Records contained in a dataset
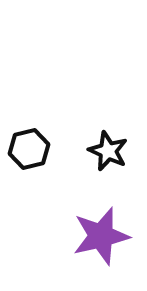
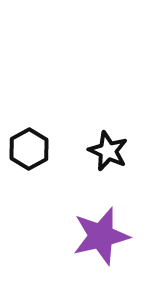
black hexagon: rotated 15 degrees counterclockwise
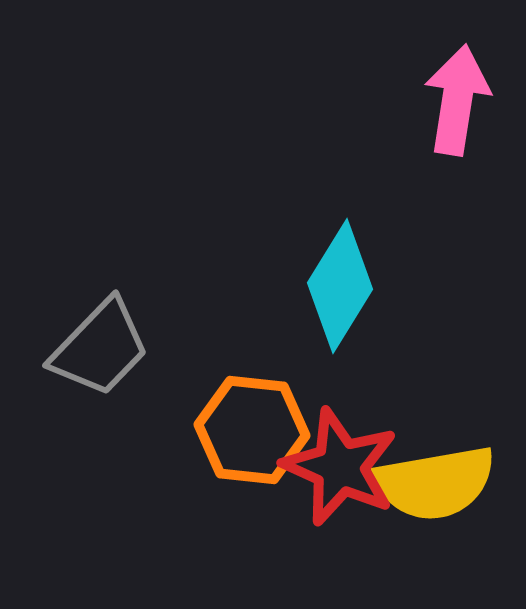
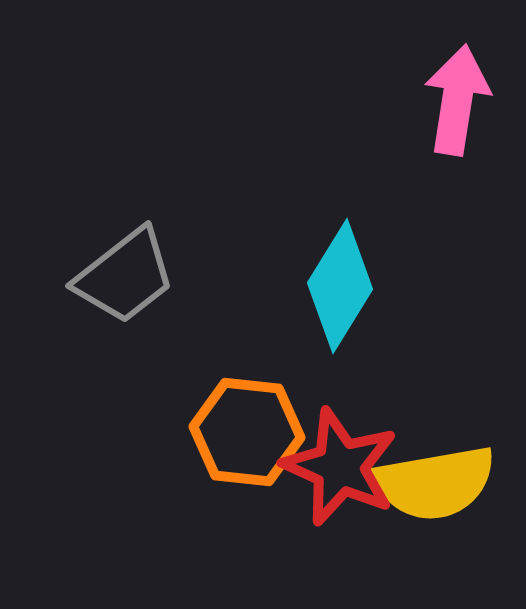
gray trapezoid: moved 25 px right, 72 px up; rotated 8 degrees clockwise
orange hexagon: moved 5 px left, 2 px down
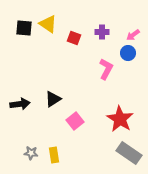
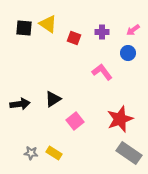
pink arrow: moved 5 px up
pink L-shape: moved 4 px left, 3 px down; rotated 65 degrees counterclockwise
red star: rotated 20 degrees clockwise
yellow rectangle: moved 2 px up; rotated 49 degrees counterclockwise
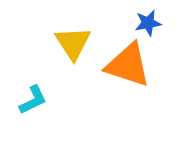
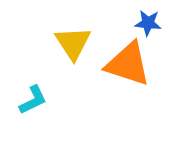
blue star: rotated 16 degrees clockwise
orange triangle: moved 1 px up
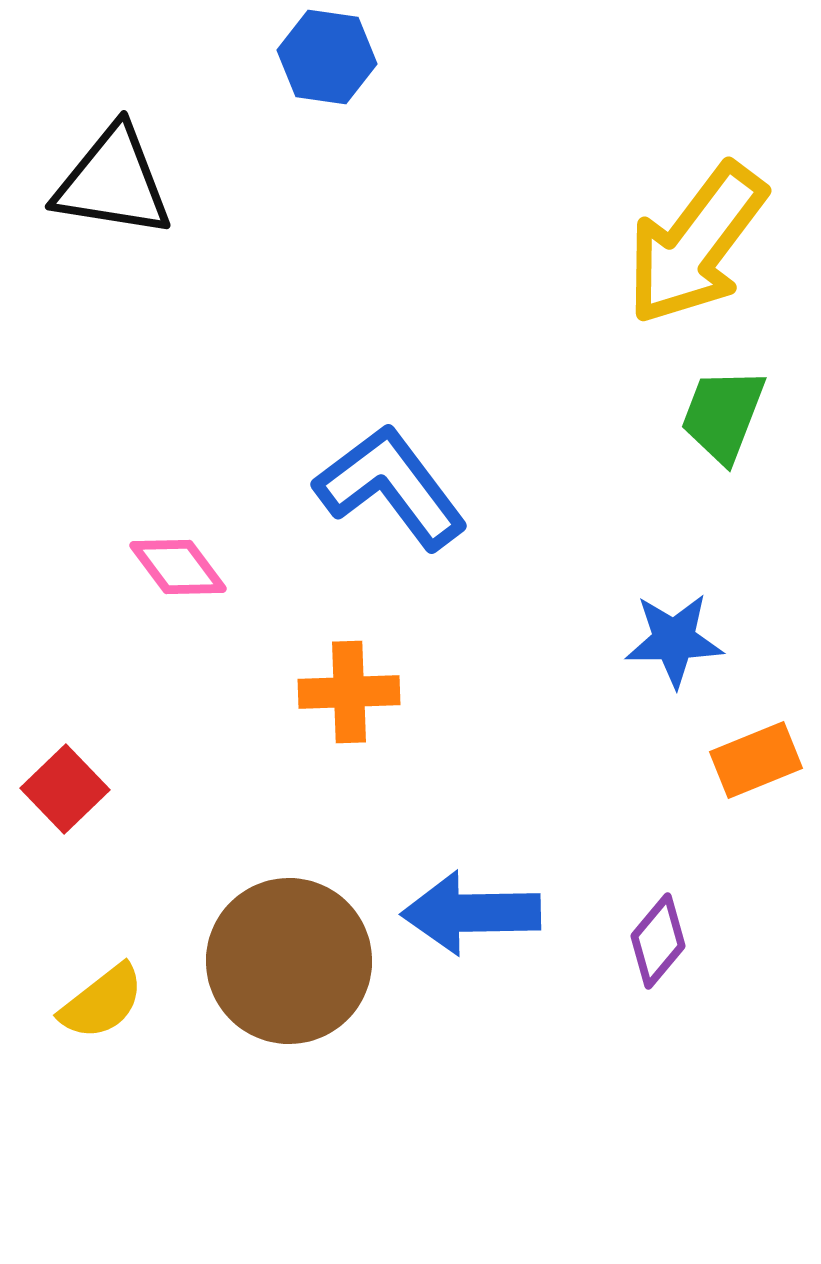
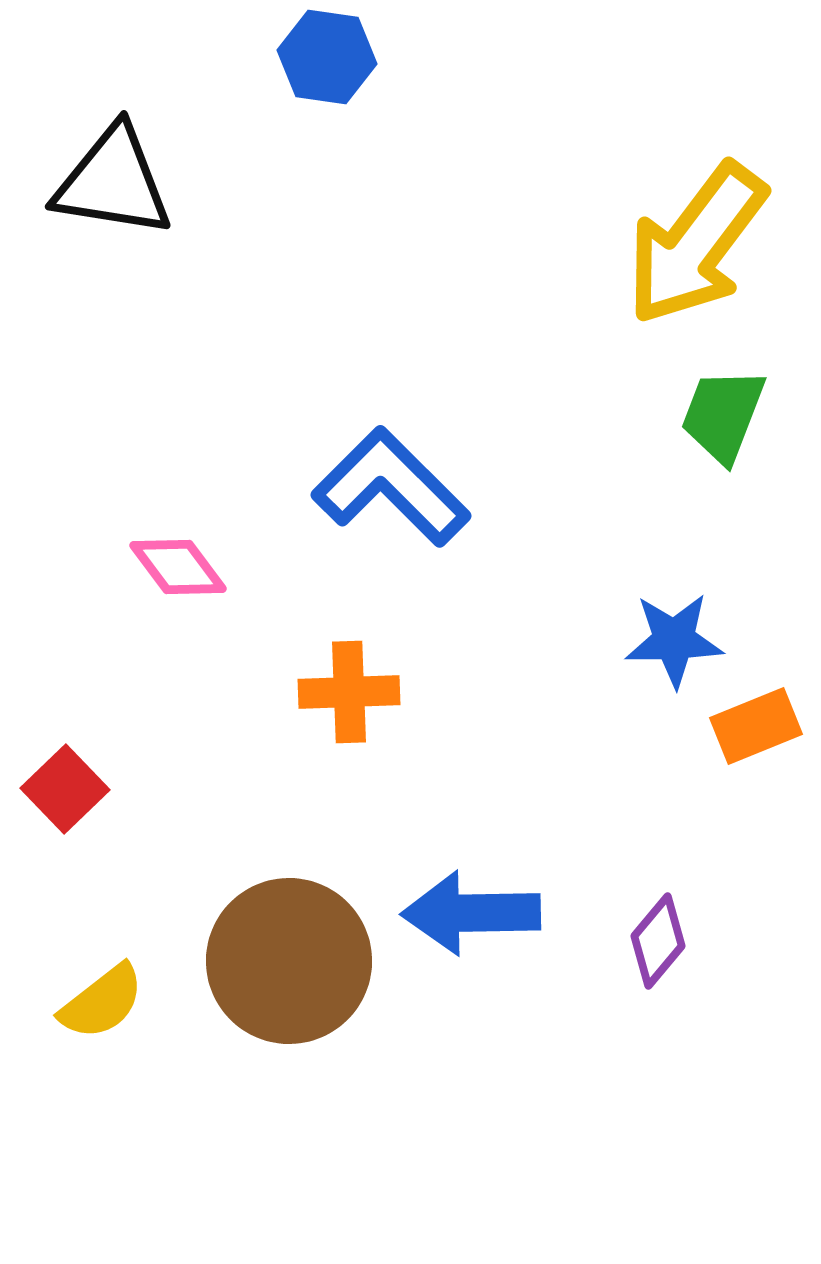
blue L-shape: rotated 8 degrees counterclockwise
orange rectangle: moved 34 px up
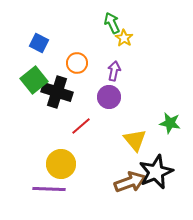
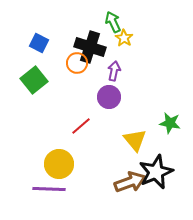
green arrow: moved 1 px right, 1 px up
black cross: moved 33 px right, 45 px up
yellow circle: moved 2 px left
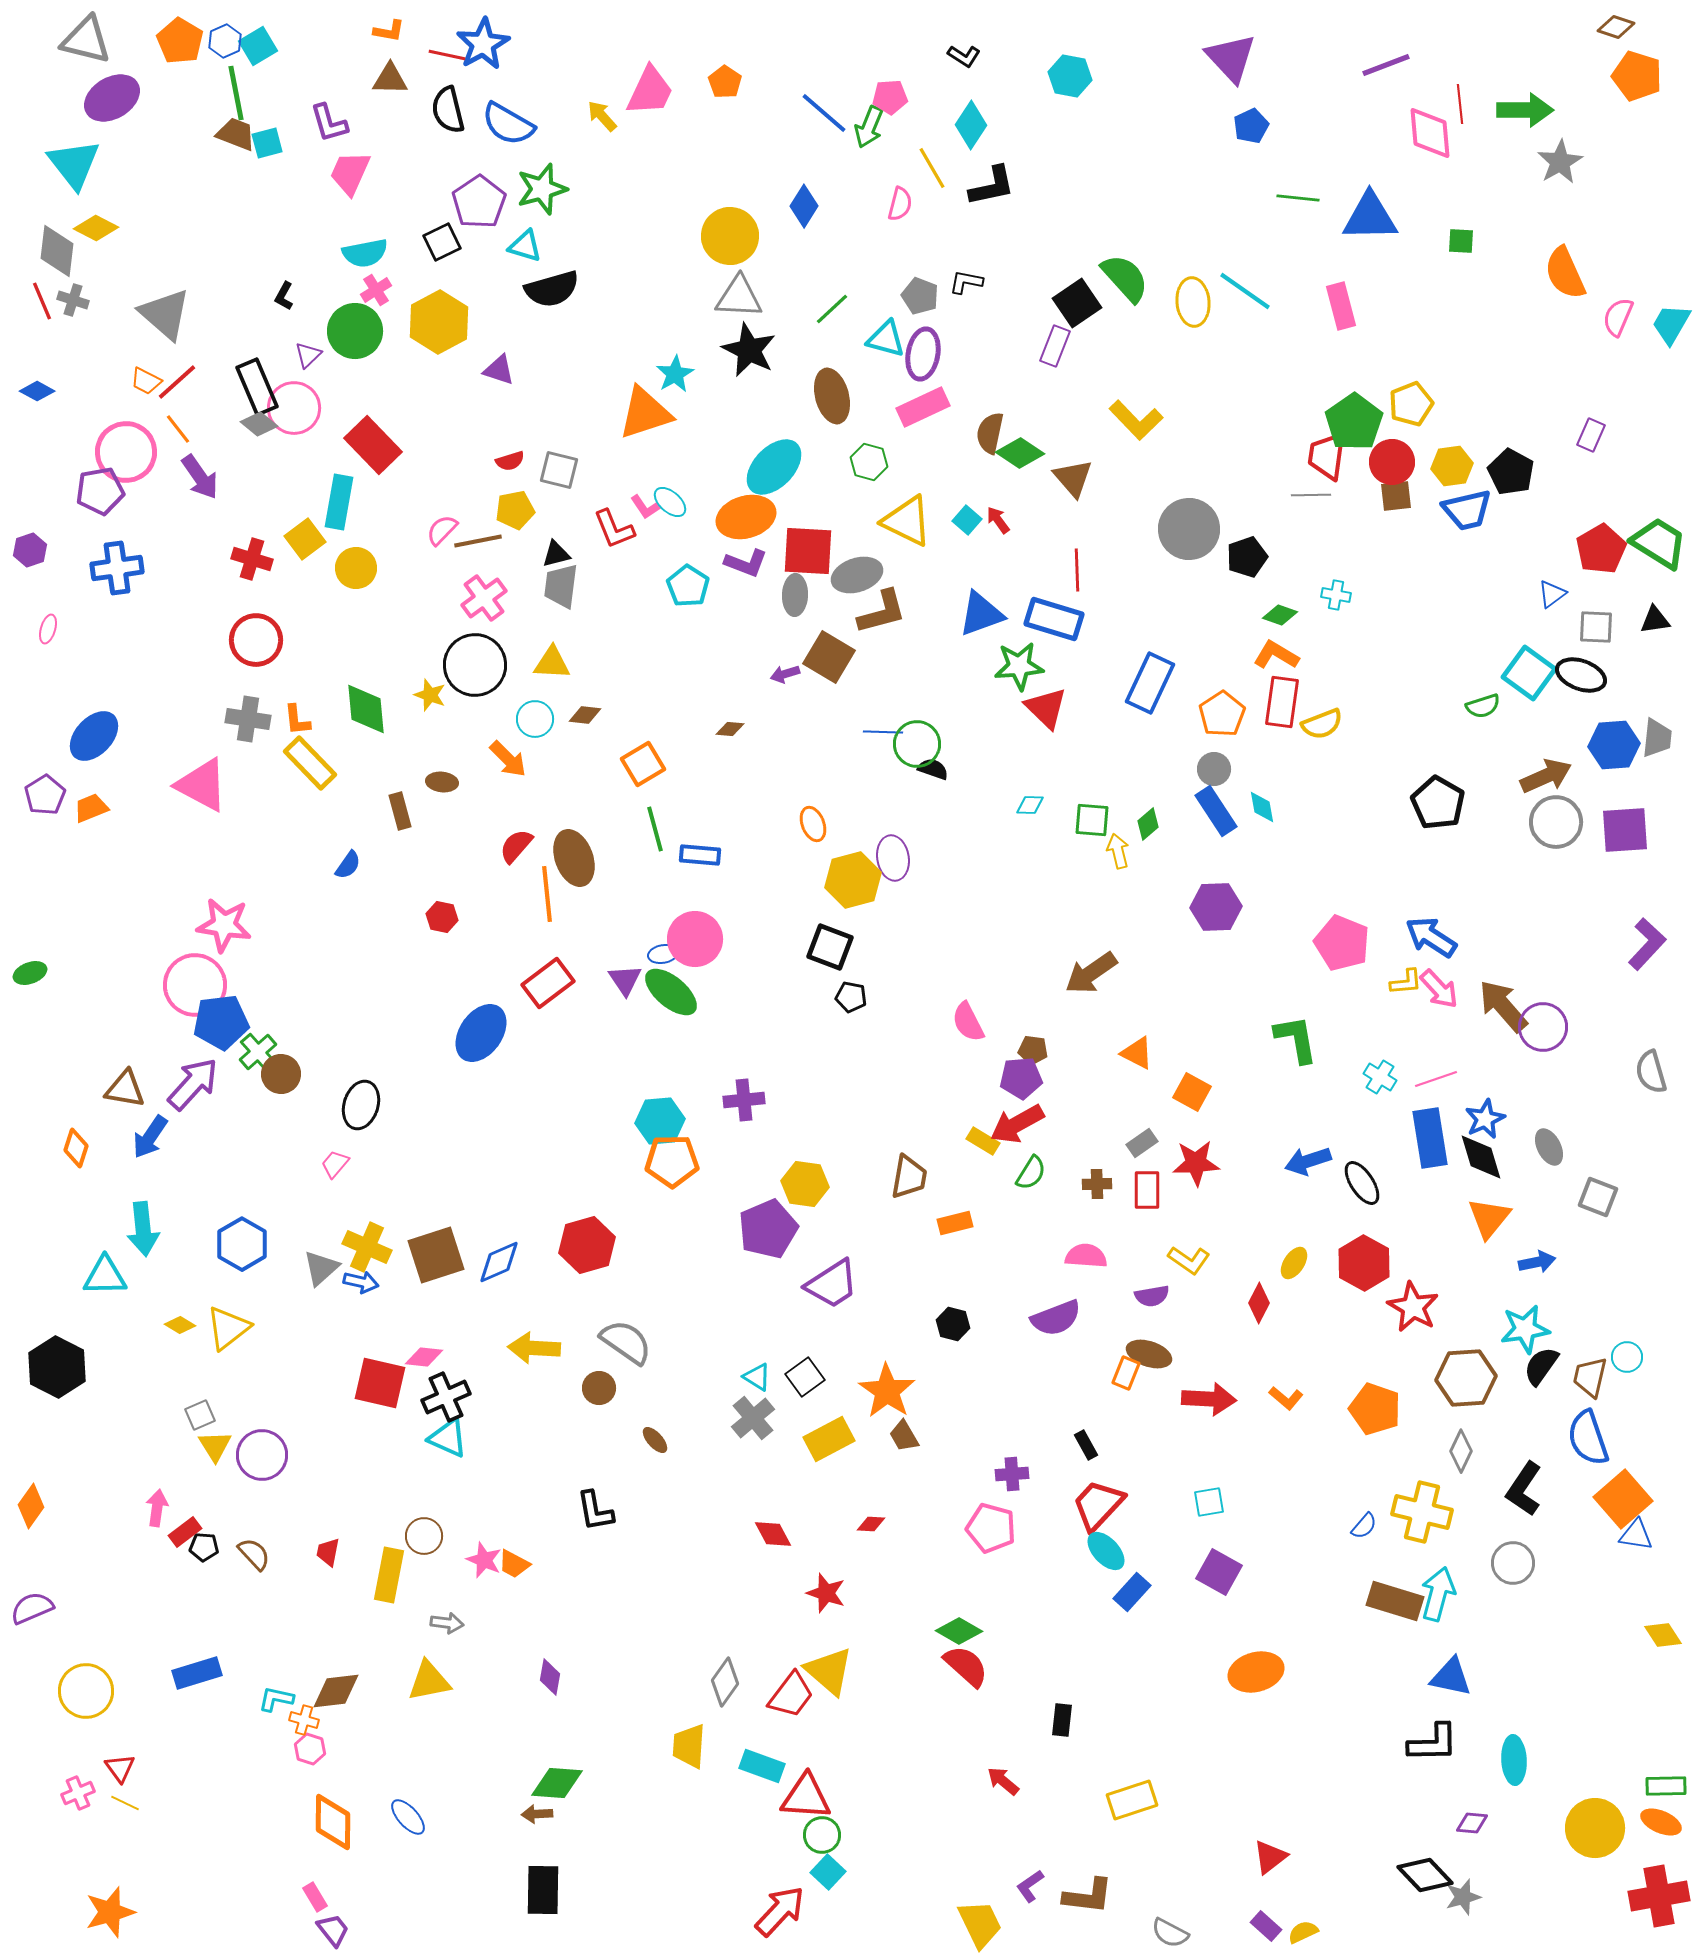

## Exercise aim:
Each line above should be returned exactly as written, apart from any pictures.

## Finished task:
black hexagon: rotated 15 degrees counterclockwise
gray trapezoid: moved 25 px right, 72 px up; rotated 8 degrees clockwise
orange hexagon: moved 5 px left, 2 px down
pink arrow: moved 5 px up
pink L-shape: moved 4 px left, 3 px down; rotated 65 degrees counterclockwise
red star: rotated 20 degrees clockwise
yellow rectangle: moved 2 px up; rotated 49 degrees counterclockwise
blue star: rotated 16 degrees clockwise
orange triangle: moved 1 px up
blue L-shape: rotated 8 degrees counterclockwise
orange rectangle: moved 34 px up
green arrow: moved 1 px right, 1 px up
black cross: moved 33 px right, 45 px up
yellow circle: moved 2 px left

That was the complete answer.